(Input records begins)
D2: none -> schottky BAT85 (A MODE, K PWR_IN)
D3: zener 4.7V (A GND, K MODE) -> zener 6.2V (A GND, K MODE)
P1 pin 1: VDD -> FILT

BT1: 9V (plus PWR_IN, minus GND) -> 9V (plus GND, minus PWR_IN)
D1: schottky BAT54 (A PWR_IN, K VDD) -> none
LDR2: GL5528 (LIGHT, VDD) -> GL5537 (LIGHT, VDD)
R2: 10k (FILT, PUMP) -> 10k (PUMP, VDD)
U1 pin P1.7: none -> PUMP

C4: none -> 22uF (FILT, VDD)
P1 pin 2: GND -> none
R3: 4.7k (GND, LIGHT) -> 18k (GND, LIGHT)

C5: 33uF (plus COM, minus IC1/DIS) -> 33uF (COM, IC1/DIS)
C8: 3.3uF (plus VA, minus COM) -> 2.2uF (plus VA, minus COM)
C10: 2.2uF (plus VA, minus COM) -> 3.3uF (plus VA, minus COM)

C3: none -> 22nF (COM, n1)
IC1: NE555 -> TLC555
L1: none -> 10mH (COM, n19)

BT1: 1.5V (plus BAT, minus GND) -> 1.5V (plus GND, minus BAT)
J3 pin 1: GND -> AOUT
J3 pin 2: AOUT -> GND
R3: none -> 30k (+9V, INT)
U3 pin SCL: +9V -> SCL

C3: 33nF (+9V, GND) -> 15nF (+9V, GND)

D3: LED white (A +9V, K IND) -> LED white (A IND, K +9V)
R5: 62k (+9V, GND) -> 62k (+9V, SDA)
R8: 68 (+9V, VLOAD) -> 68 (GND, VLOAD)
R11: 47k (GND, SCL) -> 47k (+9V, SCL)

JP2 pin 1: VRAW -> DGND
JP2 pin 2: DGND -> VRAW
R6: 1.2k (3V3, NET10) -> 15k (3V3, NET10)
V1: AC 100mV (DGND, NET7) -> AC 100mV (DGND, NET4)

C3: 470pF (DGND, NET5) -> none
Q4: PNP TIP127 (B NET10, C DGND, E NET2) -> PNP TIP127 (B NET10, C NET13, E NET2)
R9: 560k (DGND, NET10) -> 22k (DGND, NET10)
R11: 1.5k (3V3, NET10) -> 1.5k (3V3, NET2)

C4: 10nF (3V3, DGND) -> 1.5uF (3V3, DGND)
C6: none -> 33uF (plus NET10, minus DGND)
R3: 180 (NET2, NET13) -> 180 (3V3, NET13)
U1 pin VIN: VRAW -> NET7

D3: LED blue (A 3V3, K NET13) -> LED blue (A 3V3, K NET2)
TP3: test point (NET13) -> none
(Input records ends)
◆ **Work task**: With every word kept as it is, set down the entries again.

◆ **Answer area**:
D2: none -> schottky BAT85 (A MODE, K PWR_IN)
D3: zener 4.7V (A GND, K MODE) -> zener 6.2V (A GND, K MODE)
P1 pin 1: VDD -> FILT

BT1: 9V (plus PWR_IN, minus GND) -> 9V (plus GND, minus PWR_IN)
D1: schottky BAT54 (A PWR_IN, K VDD) -> none
LDR2: GL5528 (LIGHT, VDD) -> GL5537 (LIGHT, VDD)
R2: 10k (FILT, PUMP) -> 10k (PUMP, VDD)
U1 pin P1.7: none -> PUMP

C4: none -> 22uF (FILT, VDD)
P1 pin 2: GND -> none
R3: 4.7k (GND, LIGHT) -> 18k (GND, LIGHT)

C5: 33uF (plus COM, minus IC1/DIS) -> 33uF (COM, IC1/DIS)
C8: 3.3uF (plus VA, minus COM) -> 2.2uF (plus VA, minus COM)
C10: 2.2uF (plus VA, minus COM) -> 3.3uF (plus VA, minus COM)

C3: none -> 22nF (COM, n1)
IC1: NE555 -> TLC555
L1: none -> 10mH (COM, n19)

BT1: 1.5V (plus BAT, minus GND) -> 1.5V (plus GND, minus BAT)
J3 pin 1: GND -> AOUT
J3 pin 2: AOUT -> GND
R3: none -> 30k (+9V, INT)
U3 pin SCL: +9V -> SCL

C3: 33nF (+9V, GND) -> 15nF (+9V, GND)

D3: LED white (A +9V, K IND) -> LED white (A IND, K +9V)
R5: 62k (+9V, GND) -> 62k (+9V, SDA)
R8: 68 (+9V, VLOAD) -> 68 (GND, VLOAD)
R11: 47k (GND, SCL) -> 47k (+9V, SCL)

JP2 pin 1: VRAW -> DGND
JP2 pin 2: DGND -> VRAW
R6: 1.2k (3V3, NET10) -> 15k (3V3, NET10)
V1: AC 100mV (DGND, NET7) -> AC 100mV (DGND, NET4)

C3: 470pF (DGND, NET5) -> none
Q4: PNP TIP127 (B NET10, C DGND, E NET2) -> PNP TIP127 (B NET10, C NET13, E NET2)
R9: 560k (DGND, NET10) -> 22k (DGND, NET10)
R11: 1.5k (3V3, NET10) -> 1.5k (3V3, NET2)

C4: 10nF (3V3, DGND) -> 1.5uF (3V3, DGND)
C6: none -> 33uF (plus NET10, minus DGND)
R3: 180 (NET2, NET13) -> 180 (3V3, NET13)
U1 pin VIN: VRAW -> NET7

D3: LED blue (A 3V3, K NET13) -> LED blue (A 3V3, K NET2)
TP3: test point (NET13) -> none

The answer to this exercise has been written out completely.